*PROBLEM STATEMENT*
When you copy the entries, match them exactly and omit the pictures.

*Image sets with object changes*
────────────────────────────────────────

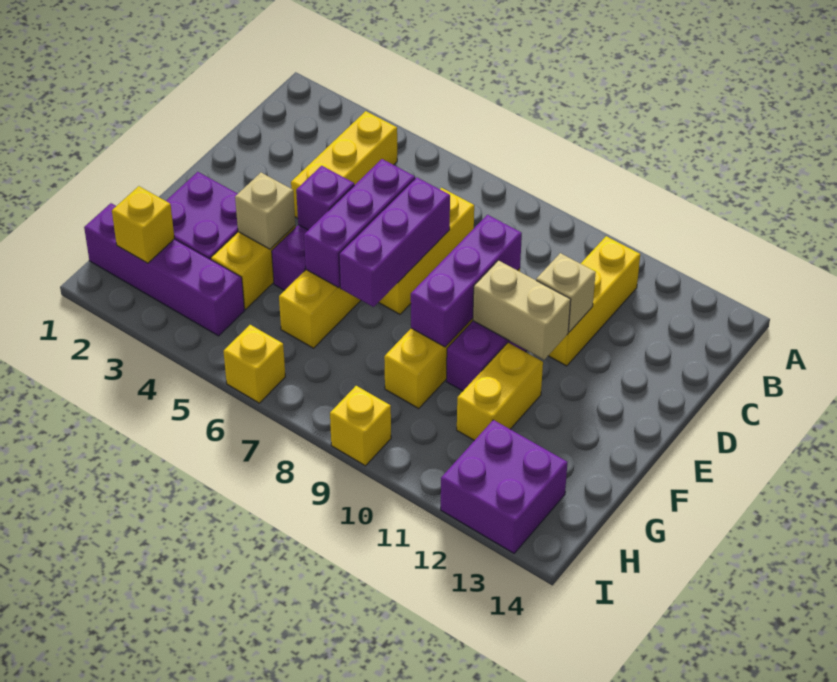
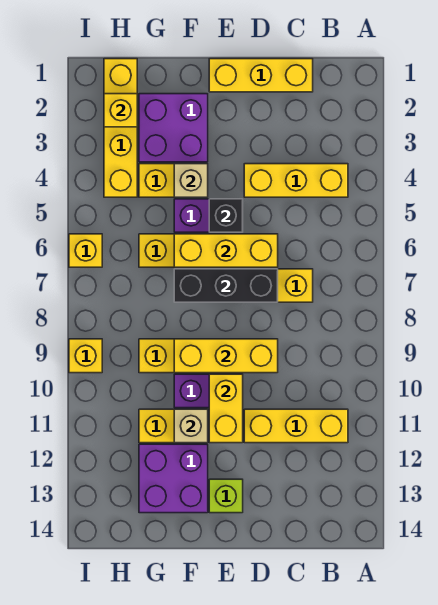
none -> yellow 1x3 brick [209,59,313,92]
purple 1x3 brick [304,159,415,287] -> yellow 1x3 brick [174,234,278,267]
purple 1x3 brick [339,177,450,307] -> black 1x3 brick [174,269,278,302]
purple 1x3 brick [411,215,522,347] -> yellow 1x3 brick [174,339,278,373]
tan 1x1 brick [536,253,596,332] -> tan 1x1 brick moved to [174,409,208,443]
purple 1x1 brick [296,166,354,230] -> black 1x1 brick [209,199,243,232]
tan 1x2 brick [473,260,571,360] -> yellow 1x2 brick [209,374,243,443]
none -> lime 1x1 brick [209,479,243,513]
purple 1x4 brick [84,203,244,336] -> yellow 1x4 brick [104,59,137,197]
purple 2x2 brick [441,420,567,553] -> purple 2x2 brick moved to [139,444,208,513]

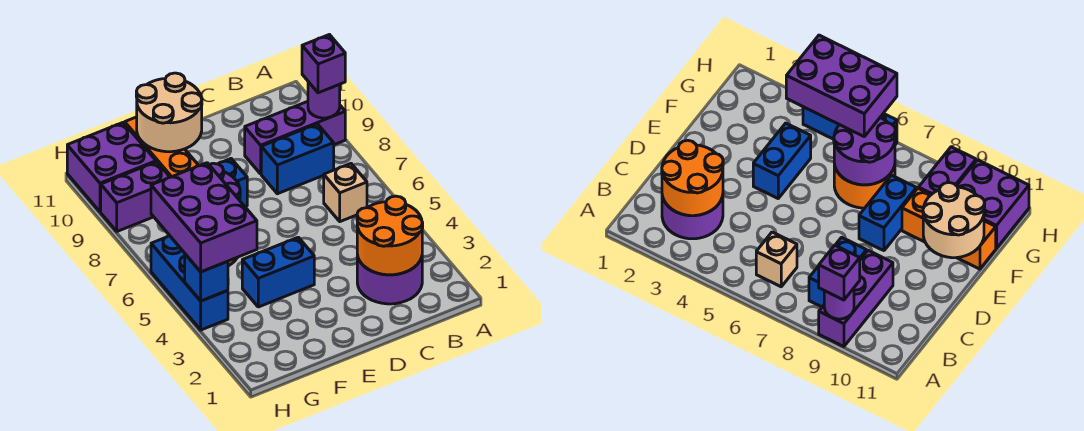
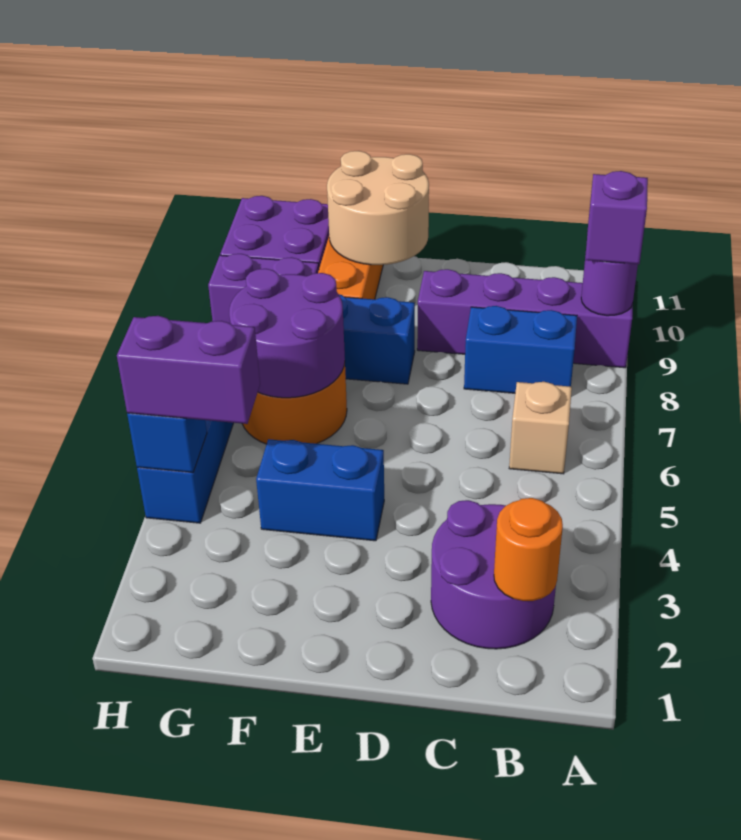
purple 1x3 brick [245,101,345,174] -> purple 1x4 brick [417,269,633,368]
orange 2x2 round brick [357,196,423,275] -> orange 1x1 round brick [494,498,563,601]
purple 2x3 brick [151,163,257,272] -> purple 1x2 brick [117,316,260,424]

────────────────────────────────────────

*RESULT*
none -> yellow 1x3 brick [209,59,313,92]
purple 1x3 brick [304,159,415,287] -> yellow 1x3 brick [174,234,278,267]
purple 1x3 brick [339,177,450,307] -> black 1x3 brick [174,269,278,302]
purple 1x3 brick [411,215,522,347] -> yellow 1x3 brick [174,339,278,373]
tan 1x1 brick [536,253,596,332] -> tan 1x1 brick moved to [174,409,208,443]
purple 1x1 brick [296,166,354,230] -> black 1x1 brick [209,199,243,232]
tan 1x2 brick [473,260,571,360] -> yellow 1x2 brick [209,374,243,443]
none -> lime 1x1 brick [209,479,243,513]
purple 1x4 brick [84,203,244,336] -> yellow 1x4 brick [104,59,137,197]
purple 2x2 brick [441,420,567,553] -> purple 2x2 brick moved to [139,444,208,513]

purple 1x3 brick [245,101,345,174] -> purple 1x4 brick [417,269,633,368]
orange 2x2 round brick [357,196,423,275] -> orange 1x1 round brick [494,498,563,601]
purple 2x3 brick [151,163,257,272] -> purple 1x2 brick [117,316,260,424]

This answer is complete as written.